■ **EXERCISE OBJECTIVE**
Nothing but the pictures should be dropped; repeat the rest of the data below exactly.

Stored items:
================================

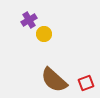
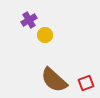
yellow circle: moved 1 px right, 1 px down
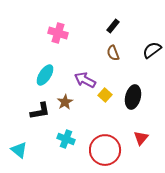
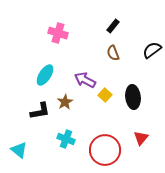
black ellipse: rotated 20 degrees counterclockwise
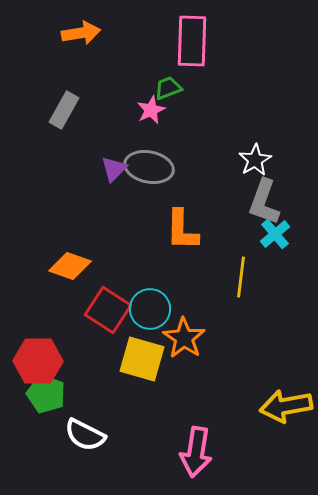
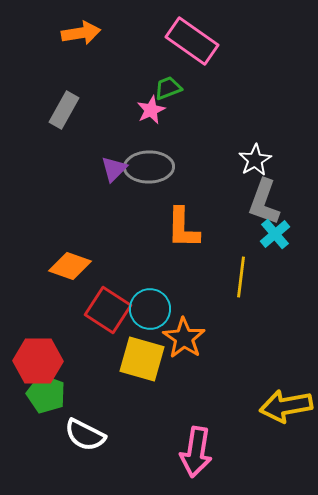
pink rectangle: rotated 57 degrees counterclockwise
gray ellipse: rotated 12 degrees counterclockwise
orange L-shape: moved 1 px right, 2 px up
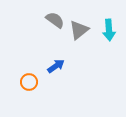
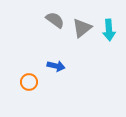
gray triangle: moved 3 px right, 2 px up
blue arrow: rotated 48 degrees clockwise
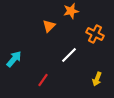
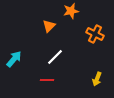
white line: moved 14 px left, 2 px down
red line: moved 4 px right; rotated 56 degrees clockwise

================================

■ **YOUR RESPONSE**
yellow circle: moved 1 px right, 1 px down
black ellipse: rotated 20 degrees counterclockwise
pink rectangle: rotated 57 degrees counterclockwise
gray ellipse: rotated 12 degrees counterclockwise
orange L-shape: moved 1 px right, 2 px up
gray triangle: moved 3 px right, 2 px up
blue arrow: rotated 48 degrees clockwise
white line: moved 14 px left, 2 px down
red line: moved 4 px right; rotated 56 degrees clockwise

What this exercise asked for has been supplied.